╭─ Data to process

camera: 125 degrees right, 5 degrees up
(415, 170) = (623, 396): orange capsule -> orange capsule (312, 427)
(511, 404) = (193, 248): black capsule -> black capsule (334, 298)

╰─
╭─ Data to process

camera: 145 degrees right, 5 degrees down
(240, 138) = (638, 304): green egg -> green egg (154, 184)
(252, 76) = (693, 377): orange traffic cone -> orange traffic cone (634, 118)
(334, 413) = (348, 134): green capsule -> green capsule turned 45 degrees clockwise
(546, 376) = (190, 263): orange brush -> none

╰─
╭─ Data to process

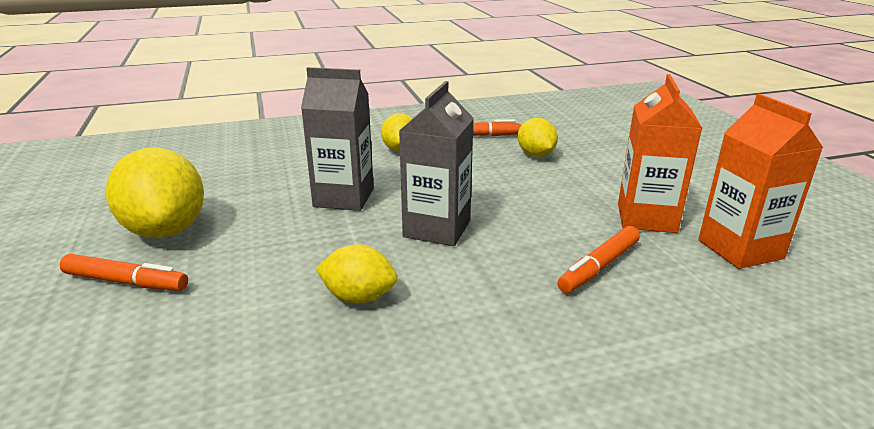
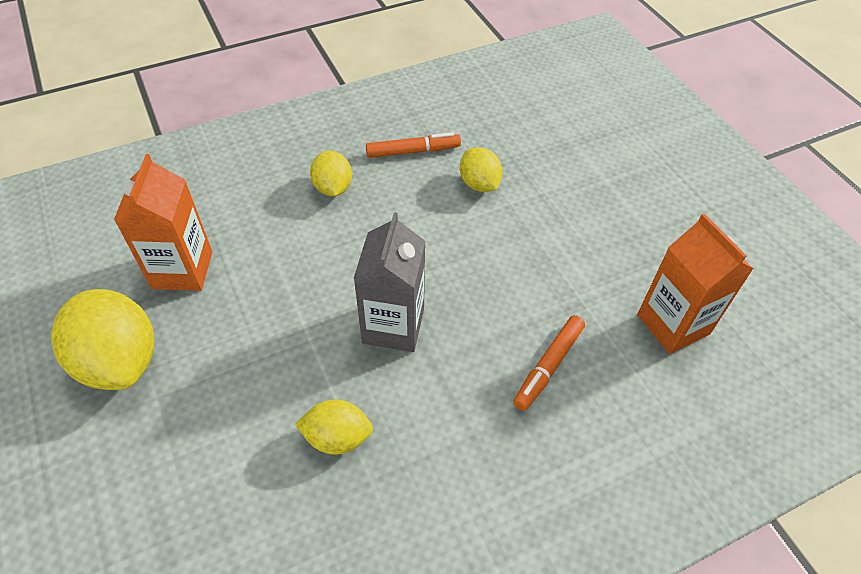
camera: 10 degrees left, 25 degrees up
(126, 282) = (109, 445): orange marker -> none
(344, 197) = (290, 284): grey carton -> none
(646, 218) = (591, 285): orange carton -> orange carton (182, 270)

╰─

Work order. In the listing above, find the line with "camera: 125 degrees right, 5 degrees up" and the line with "(511, 404) = (193, 248): black". Output those two lines and every line between them, exactly as written.

Written answer.
camera: 125 degrees right, 5 degrees up
(415, 170) = (623, 396): orange capsule -> orange capsule (312, 427)
(511, 404) = (193, 248): black capsule -> black capsule (334, 298)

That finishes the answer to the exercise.